Start of Records provided

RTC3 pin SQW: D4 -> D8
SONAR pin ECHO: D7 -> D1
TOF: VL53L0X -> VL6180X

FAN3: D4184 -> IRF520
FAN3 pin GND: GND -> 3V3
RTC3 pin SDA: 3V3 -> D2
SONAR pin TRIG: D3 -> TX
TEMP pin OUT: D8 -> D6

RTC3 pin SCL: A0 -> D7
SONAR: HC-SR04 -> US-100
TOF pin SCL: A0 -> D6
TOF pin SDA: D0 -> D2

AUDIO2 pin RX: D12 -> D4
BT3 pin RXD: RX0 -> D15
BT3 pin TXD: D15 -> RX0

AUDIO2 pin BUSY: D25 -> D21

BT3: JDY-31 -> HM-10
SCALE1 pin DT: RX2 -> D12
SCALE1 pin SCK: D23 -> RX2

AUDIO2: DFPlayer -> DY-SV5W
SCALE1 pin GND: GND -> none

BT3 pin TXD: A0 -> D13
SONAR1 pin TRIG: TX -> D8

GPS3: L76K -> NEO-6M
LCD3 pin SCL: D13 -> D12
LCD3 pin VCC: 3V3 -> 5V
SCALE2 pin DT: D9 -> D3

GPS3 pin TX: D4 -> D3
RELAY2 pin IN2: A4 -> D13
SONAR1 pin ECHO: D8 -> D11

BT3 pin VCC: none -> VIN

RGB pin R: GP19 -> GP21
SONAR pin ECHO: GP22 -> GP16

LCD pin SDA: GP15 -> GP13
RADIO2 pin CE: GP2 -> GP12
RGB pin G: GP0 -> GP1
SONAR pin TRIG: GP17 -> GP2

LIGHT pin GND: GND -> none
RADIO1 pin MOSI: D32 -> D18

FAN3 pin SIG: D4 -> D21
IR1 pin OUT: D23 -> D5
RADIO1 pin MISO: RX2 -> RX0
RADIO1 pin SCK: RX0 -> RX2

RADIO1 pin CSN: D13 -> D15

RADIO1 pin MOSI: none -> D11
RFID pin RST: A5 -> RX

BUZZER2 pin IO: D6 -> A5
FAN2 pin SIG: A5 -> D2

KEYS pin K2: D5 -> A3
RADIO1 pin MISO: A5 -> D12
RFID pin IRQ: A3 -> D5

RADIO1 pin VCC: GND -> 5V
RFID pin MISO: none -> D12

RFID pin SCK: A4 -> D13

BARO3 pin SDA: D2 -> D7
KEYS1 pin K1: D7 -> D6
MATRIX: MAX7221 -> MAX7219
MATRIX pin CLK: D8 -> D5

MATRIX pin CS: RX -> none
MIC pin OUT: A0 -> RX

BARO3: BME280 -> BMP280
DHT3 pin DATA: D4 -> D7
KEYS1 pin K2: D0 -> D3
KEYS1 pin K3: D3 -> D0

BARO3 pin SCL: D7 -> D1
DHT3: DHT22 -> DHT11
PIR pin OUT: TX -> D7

End of Records provided

# [Task]
Exactly reproduce the lines that run from the line with "MATRIX pin CLK: D8 -> D5" through the last line of the records, inclusive.

# [Written answer]
MATRIX pin CLK: D8 -> D5

MATRIX pin CS: RX -> none
MIC pin OUT: A0 -> RX

BARO3: BME280 -> BMP280
DHT3 pin DATA: D4 -> D7
KEYS1 pin K2: D0 -> D3
KEYS1 pin K3: D3 -> D0

BARO3 pin SCL: D7 -> D1
DHT3: DHT22 -> DHT11
PIR pin OUT: TX -> D7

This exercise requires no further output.